[STORED DATA]
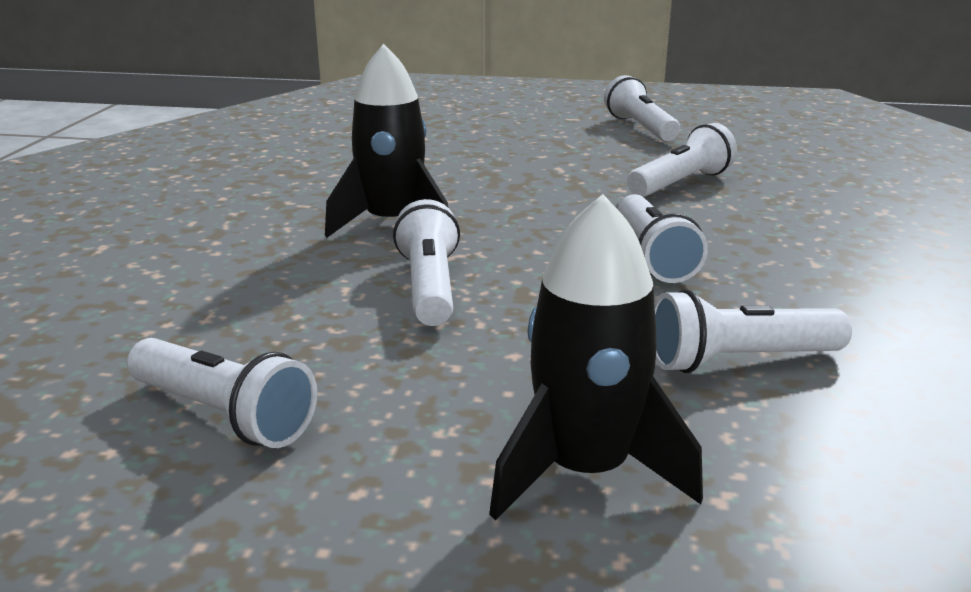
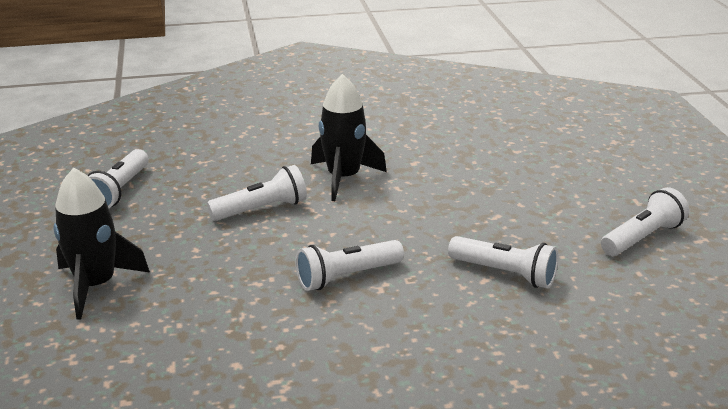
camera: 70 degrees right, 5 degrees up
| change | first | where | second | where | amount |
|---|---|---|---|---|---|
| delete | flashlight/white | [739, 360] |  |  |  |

[WHAT THE TASK REQUIRES] From the first line to the last, repeat the material exactly, but drop the pictures.

[FINISHED TASK]
camera: 70 degrees right, 5 degrees up
| change | first | where | second | where | amount |
|---|---|---|---|---|---|
| delete | flashlight/white | [739, 360] |  |  |  |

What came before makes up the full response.